__Work to complete__: Word for word, output the data, with none of its pictures.

*** Opening Data provided ***

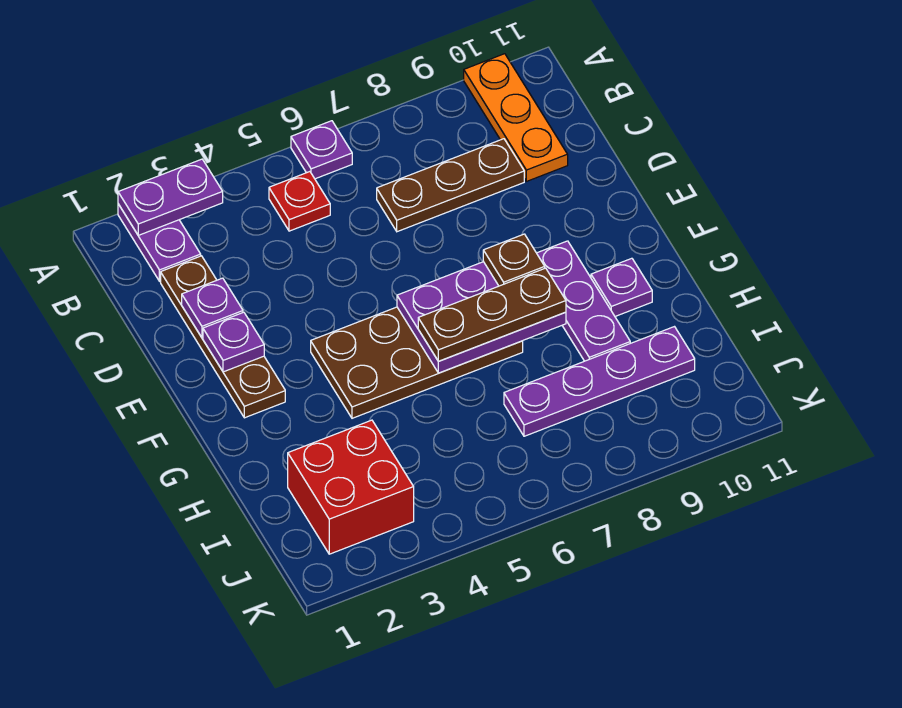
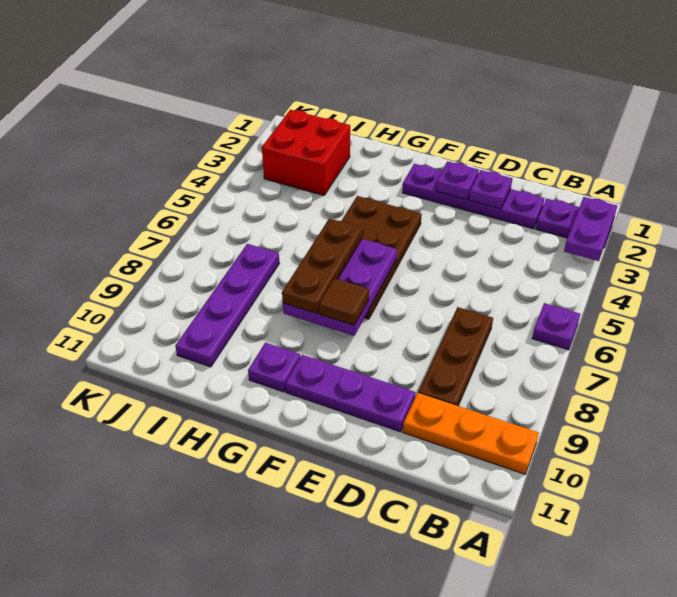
red plate B5 level 1 -> none
brown plate C2:F2 level 1 -> purple plate C2:F2 level 1
brown plate F8 level 3 -> brown tile F8 level 3
purple plate F9:H9 level 1 -> purple plate D10:F10 level 1

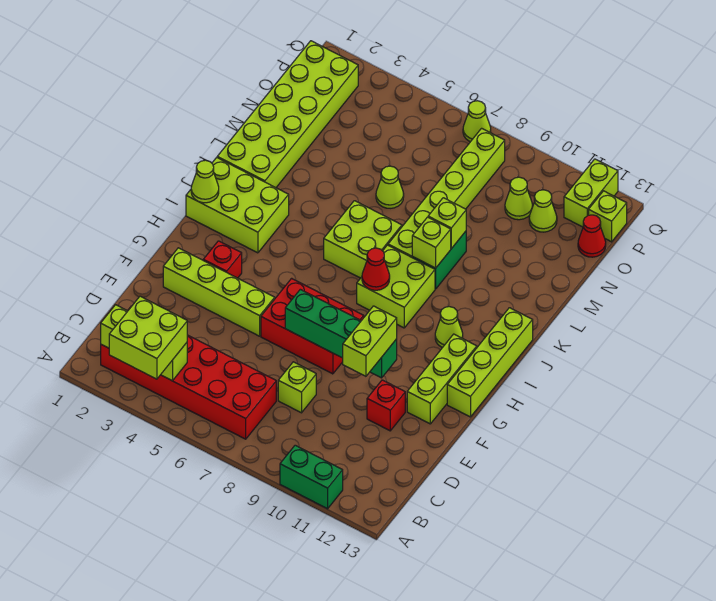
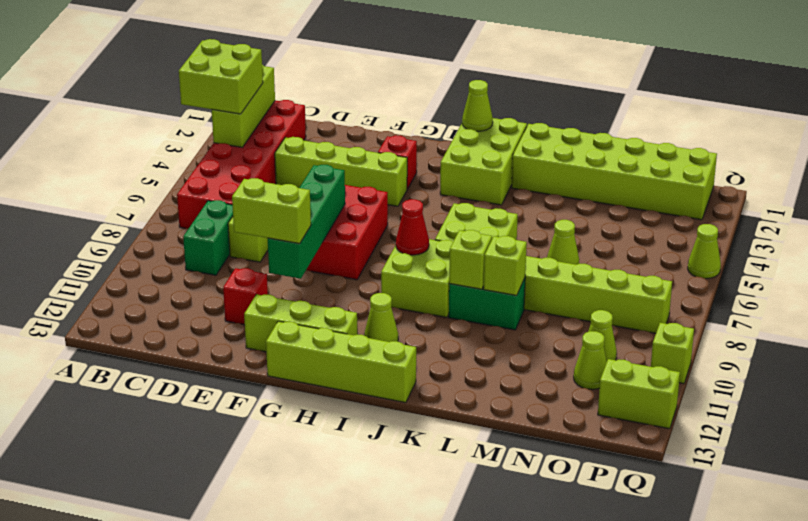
green brick A10:A11 level 1 -> green brick C8:C9 level 1
lime brick F2:F5 level 1 -> lime brick D4:G4 level 1
red cone O13 level 1 -> none
lime brick P13 level 1 -> lime brick Q10 level 1
lime cone Q7 level 1 -> lime cone Q5 level 1

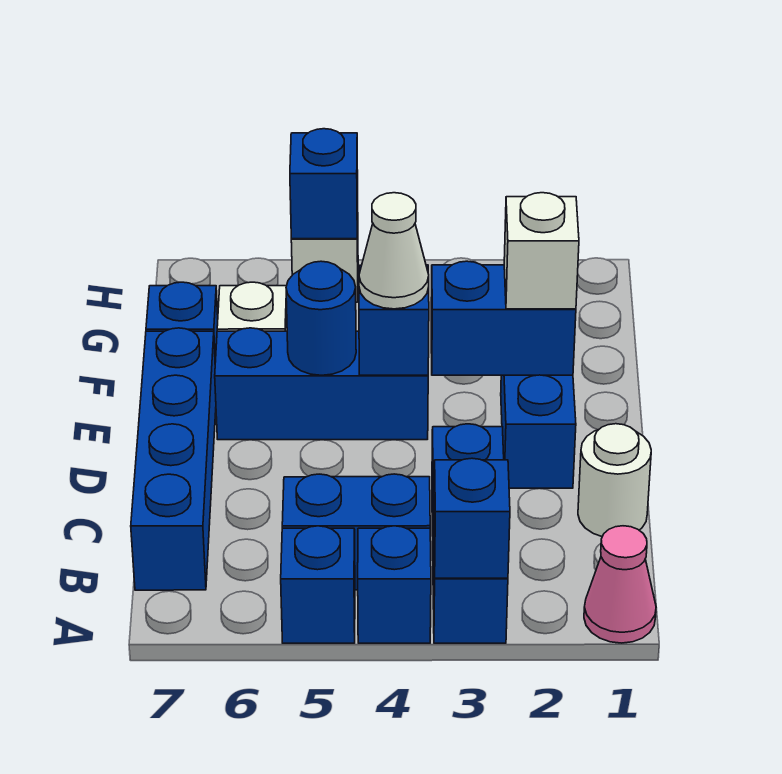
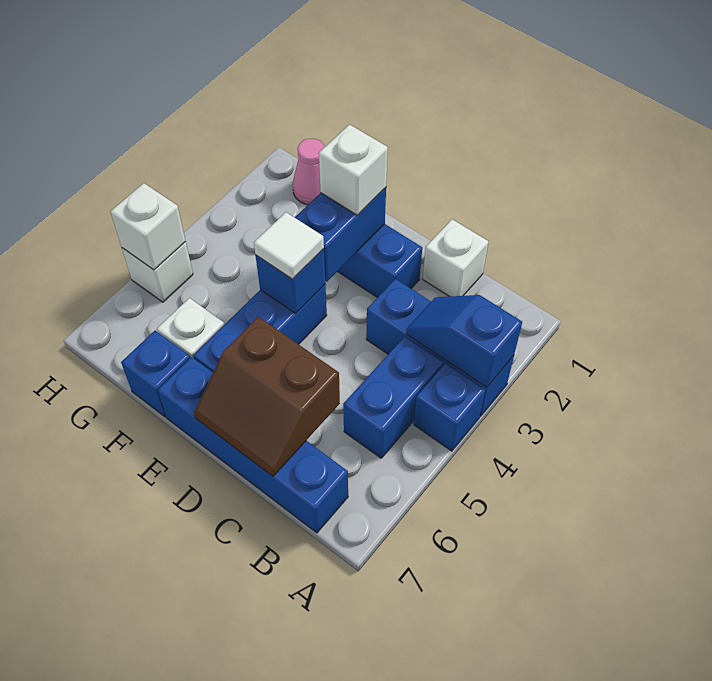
pink cone A1 level 1 -> pink cone G1 level 1
blue brick A5 level 1 -> none
white round brick C1 level 1 -> white brick C1 level 1
none -> brown slope C6:D7 level 2 top 6
white cone E4 level 3 -> white tile E4 level 3
blue round brick E5 level 2 -> none
blue brick H5 level 2 -> white brick H5 level 2

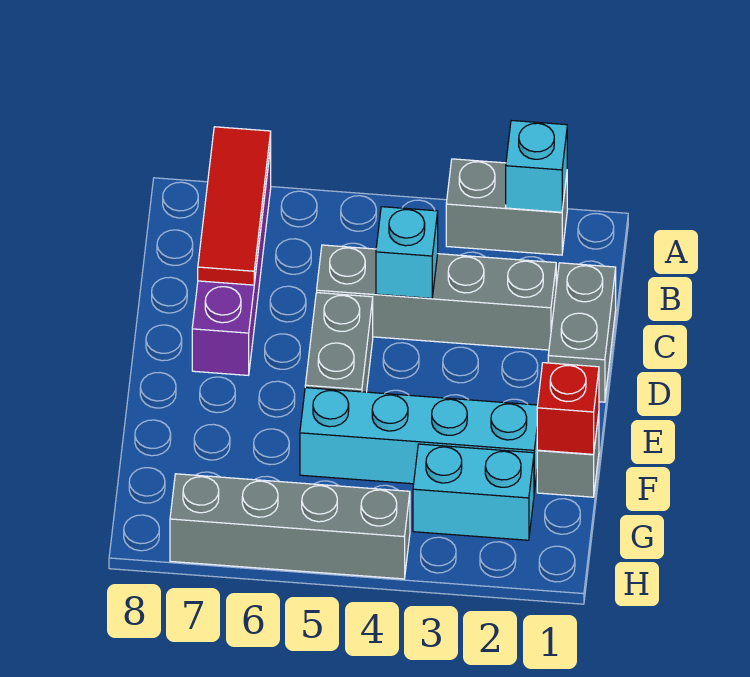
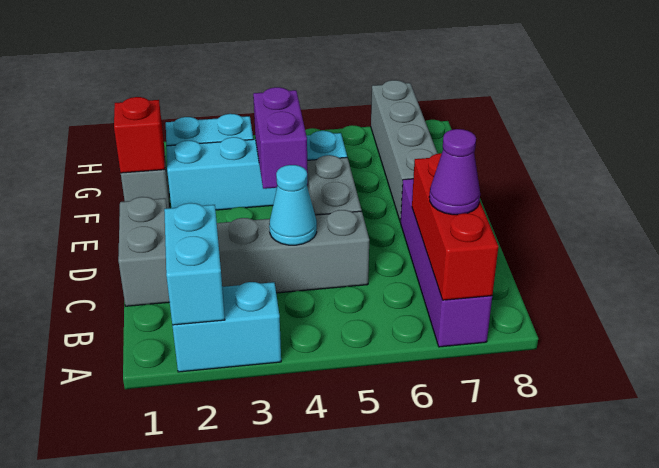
grey brick A2:A3 level 1 -> cyan brick A2:A3 level 1
cyan brick A2 level 2 -> cyan brick A2:B2 level 2
red tile A7:C7 level 2 -> red brick A7:C7 level 2
none -> purple cone B7 level 3
cyan brick C4 level 2 -> cyan cone C4 level 2
none -> purple brick E4:F4 level 2
grey brick H4:H7 level 1 -> grey brick E7:H7 level 1

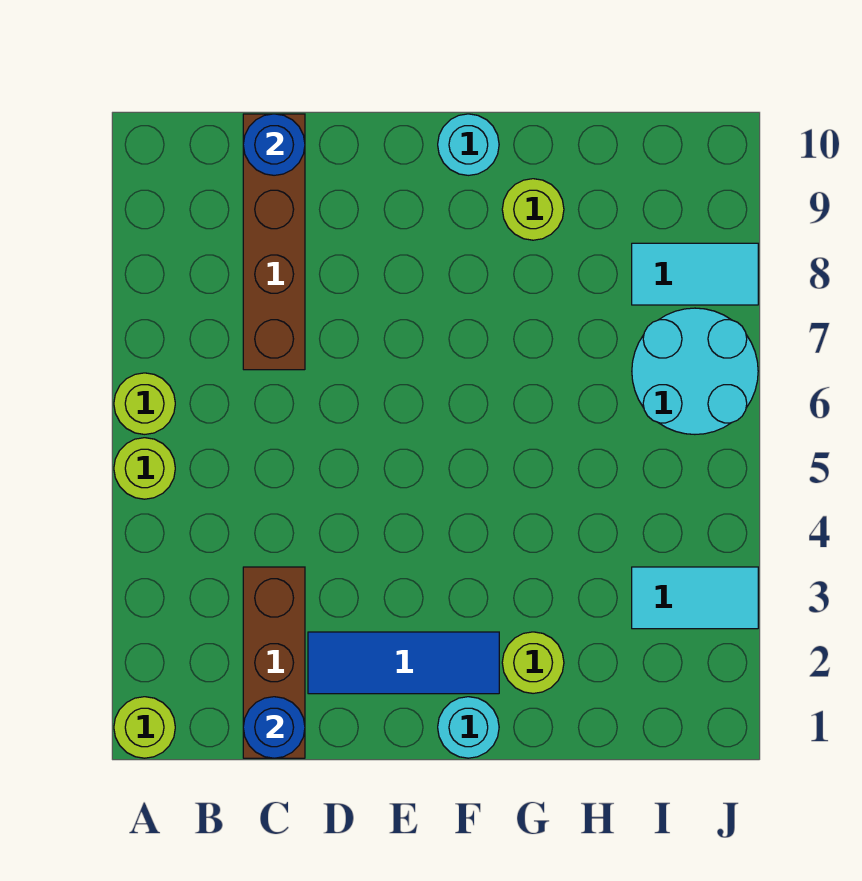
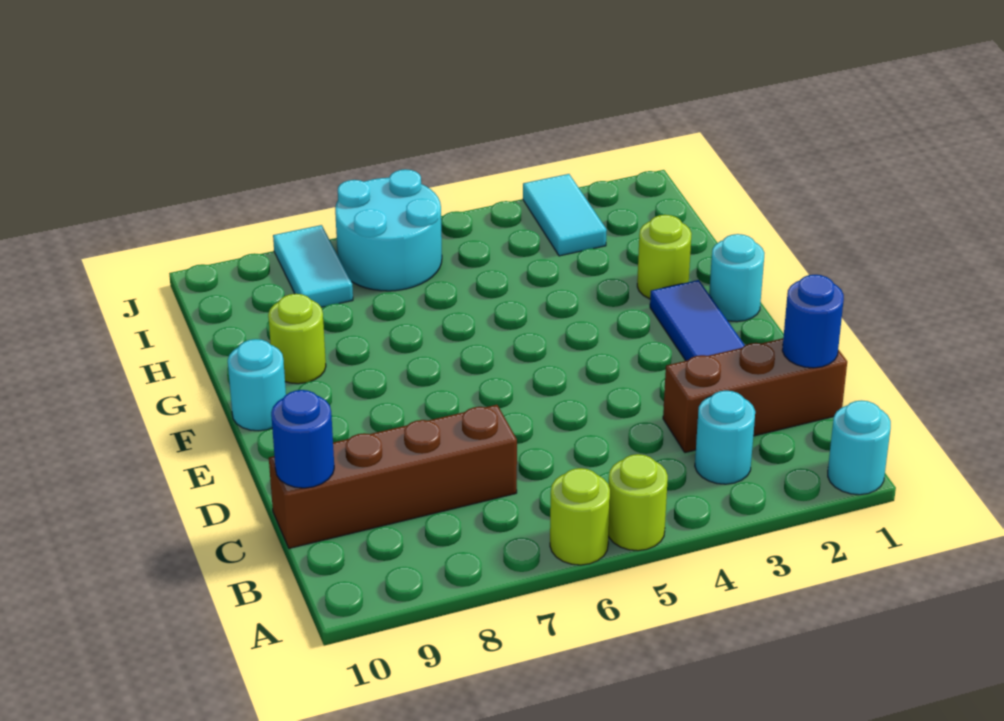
lime round brick A1 level 1 -> cyan round brick A1 level 1
none -> cyan round brick B3 level 1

*** Closing Data provided ***

__Your response__:
red plate B5 level 1 -> none
brown plate C2:F2 level 1 -> purple plate C2:F2 level 1
brown plate F8 level 3 -> brown tile F8 level 3
purple plate F9:H9 level 1 -> purple plate D10:F10 level 1

green brick A10:A11 level 1 -> green brick C8:C9 level 1
lime brick F2:F5 level 1 -> lime brick D4:G4 level 1
red cone O13 level 1 -> none
lime brick P13 level 1 -> lime brick Q10 level 1
lime cone Q7 level 1 -> lime cone Q5 level 1

pink cone A1 level 1 -> pink cone G1 level 1
blue brick A5 level 1 -> none
white round brick C1 level 1 -> white brick C1 level 1
none -> brown slope C6:D7 level 2 top 6
white cone E4 level 3 -> white tile E4 level 3
blue round brick E5 level 2 -> none
blue brick H5 level 2 -> white brick H5 level 2

grey brick A2:A3 level 1 -> cyan brick A2:A3 level 1
cyan brick A2 level 2 -> cyan brick A2:B2 level 2
red tile A7:C7 level 2 -> red brick A7:C7 level 2
none -> purple cone B7 level 3
cyan brick C4 level 2 -> cyan cone C4 level 2
none -> purple brick E4:F4 level 2
grey brick H4:H7 level 1 -> grey brick E7:H7 level 1

lime round brick A1 level 1 -> cyan round brick A1 level 1
none -> cyan round brick B3 level 1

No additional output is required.